## Work request
Exactly the lines from the start of the data below through the line that contains "grey spinning top: 6 -> 7" are to be copied, with pictures left out.

━━ Dataset records ━━

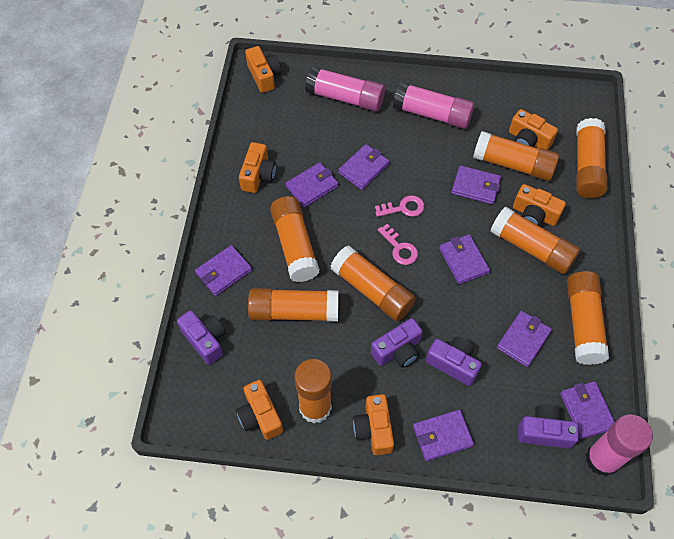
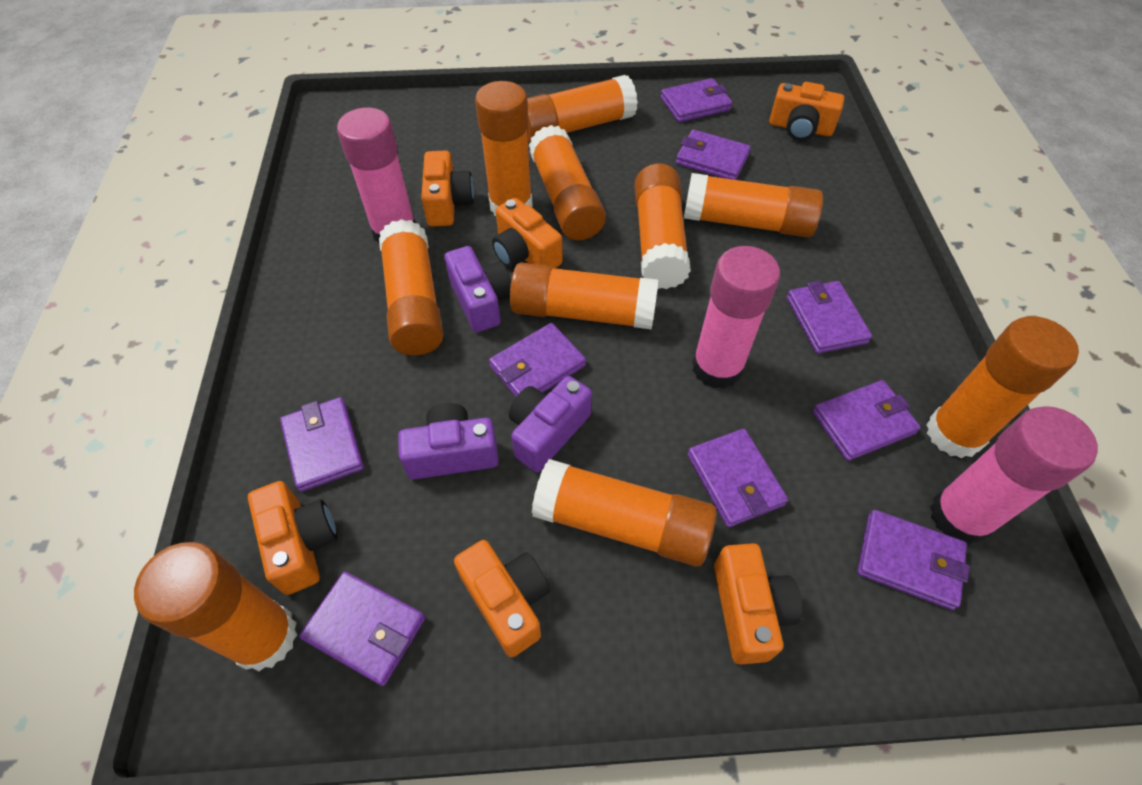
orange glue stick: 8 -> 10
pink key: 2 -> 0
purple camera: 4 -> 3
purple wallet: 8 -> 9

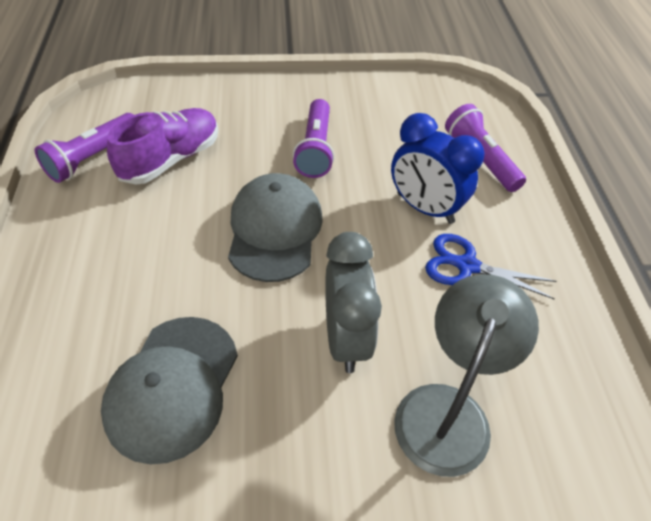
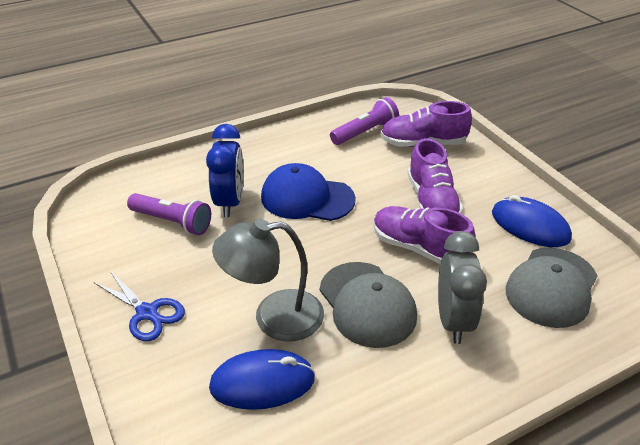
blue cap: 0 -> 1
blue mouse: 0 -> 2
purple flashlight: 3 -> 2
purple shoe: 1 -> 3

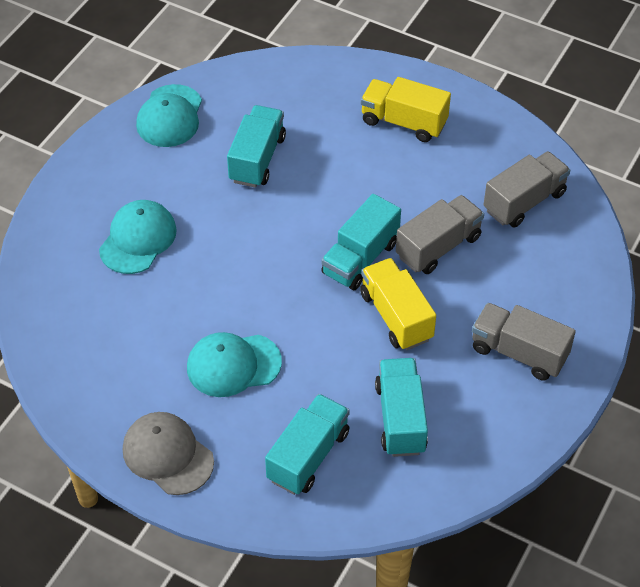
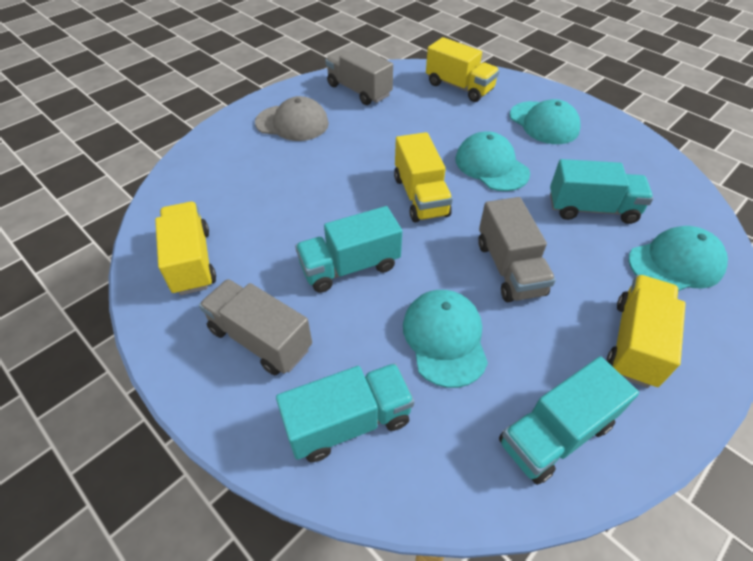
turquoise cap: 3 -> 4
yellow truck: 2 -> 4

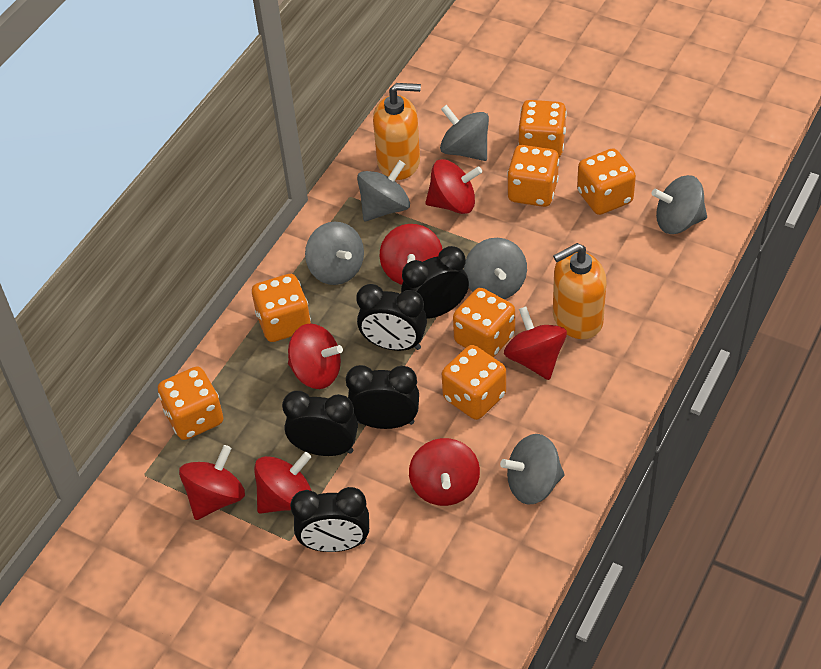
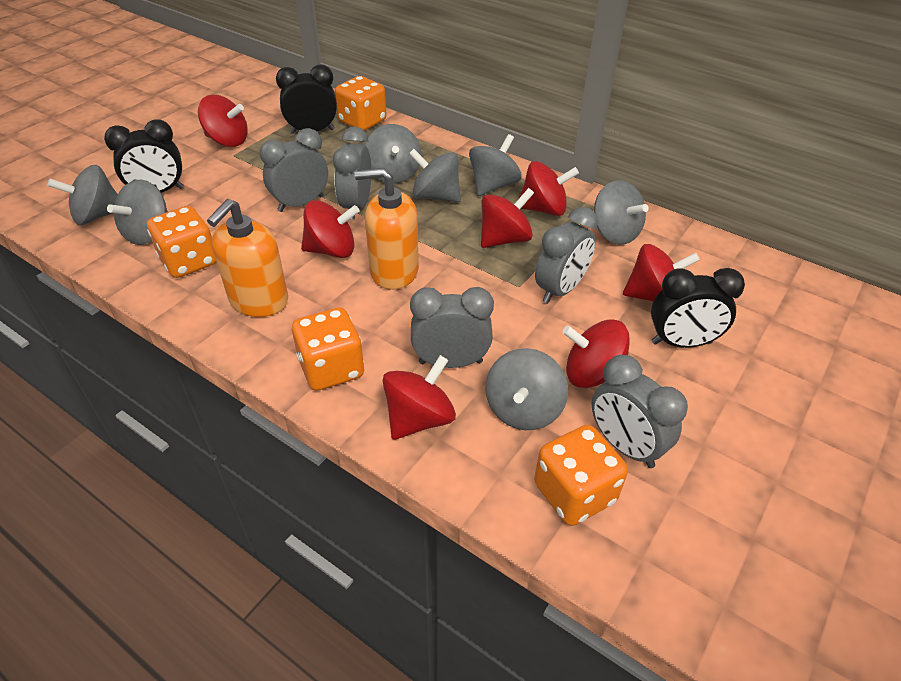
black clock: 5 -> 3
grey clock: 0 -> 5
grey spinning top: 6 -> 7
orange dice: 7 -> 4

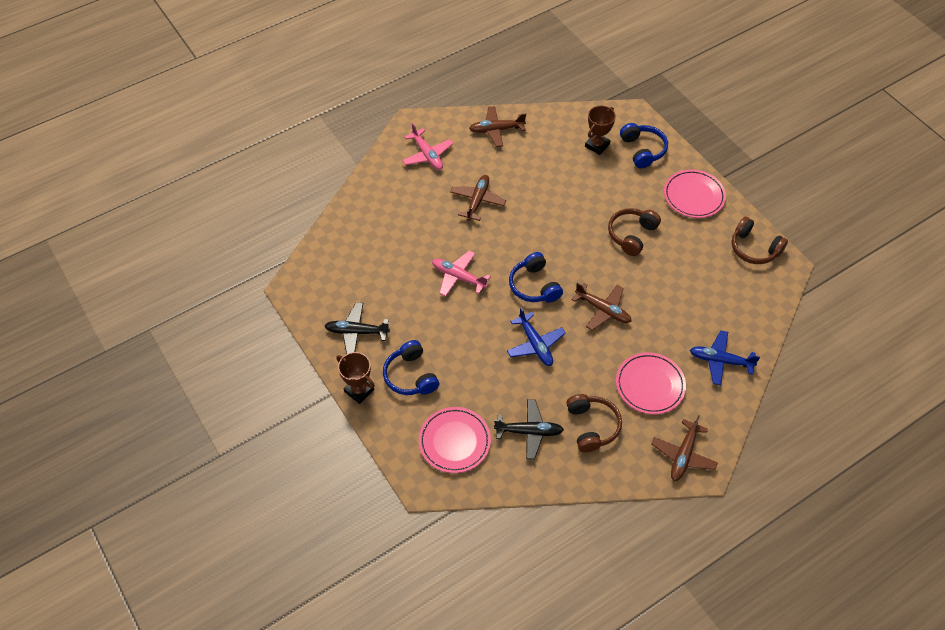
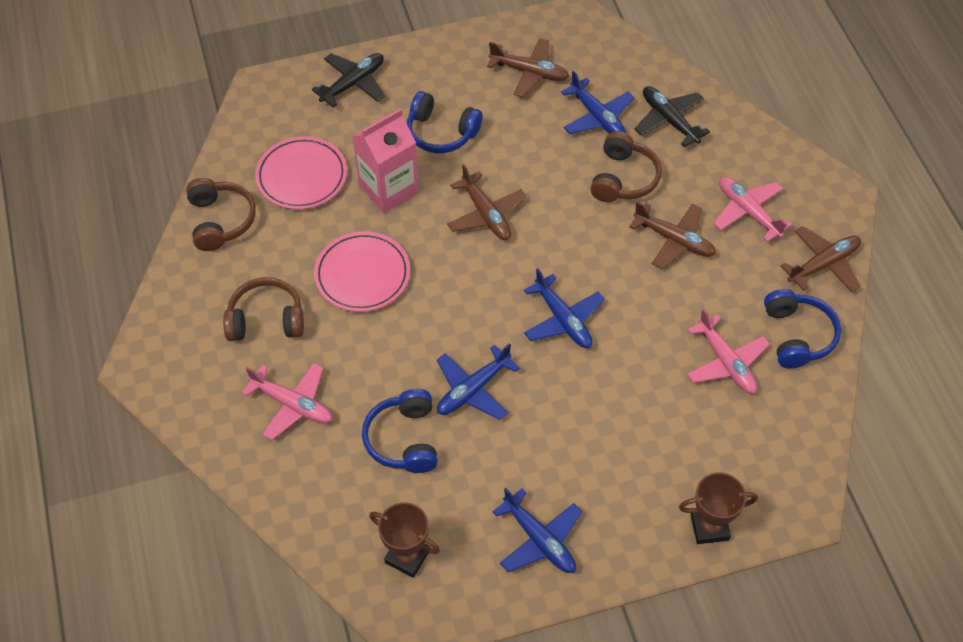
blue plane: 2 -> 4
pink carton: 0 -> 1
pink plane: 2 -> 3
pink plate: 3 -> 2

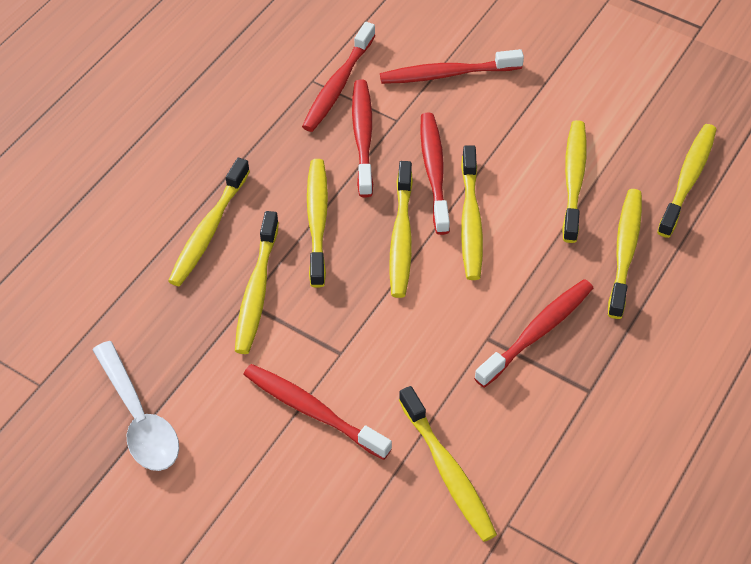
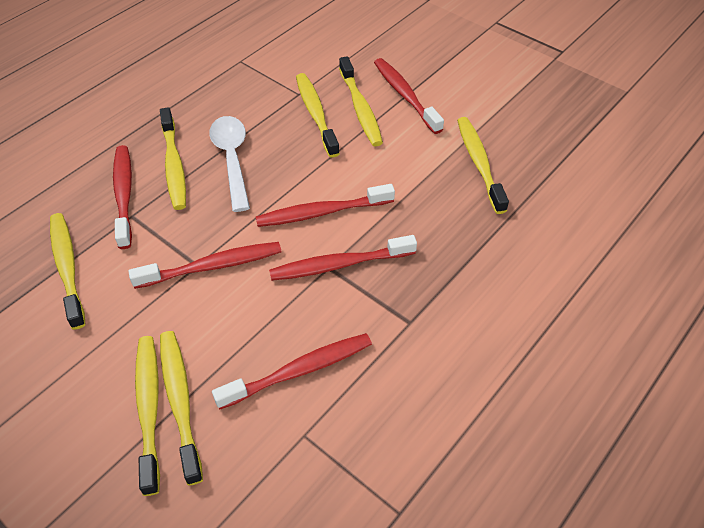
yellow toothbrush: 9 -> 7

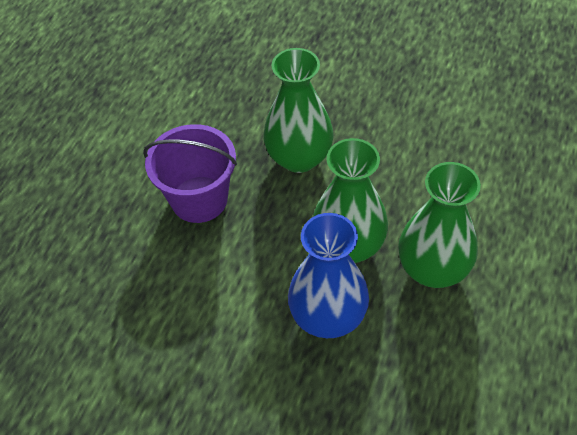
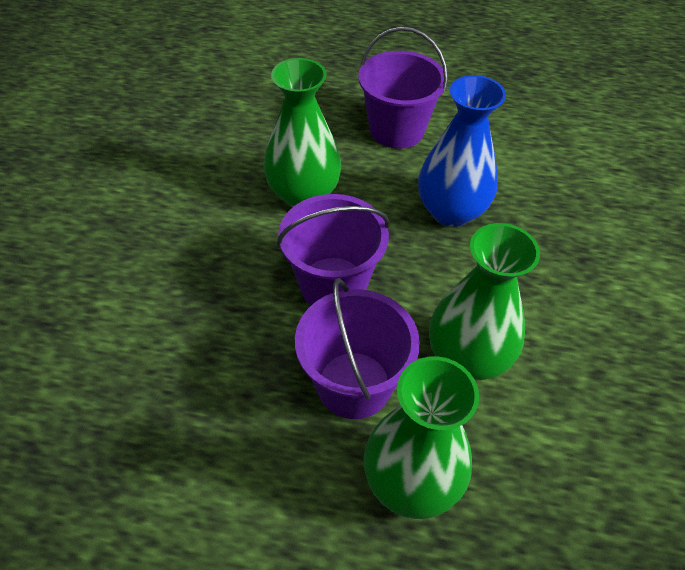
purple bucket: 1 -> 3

━━━

## Response box
orange glue stick: 8 -> 10
pink key: 2 -> 0
purple camera: 4 -> 3
purple wallet: 8 -> 9

blue cap: 0 -> 1
blue mouse: 0 -> 2
purple flashlight: 3 -> 2
purple shoe: 1 -> 3

turquoise cap: 3 -> 4
yellow truck: 2 -> 4

black clock: 5 -> 3
grey clock: 0 -> 5
grey spinning top: 6 -> 7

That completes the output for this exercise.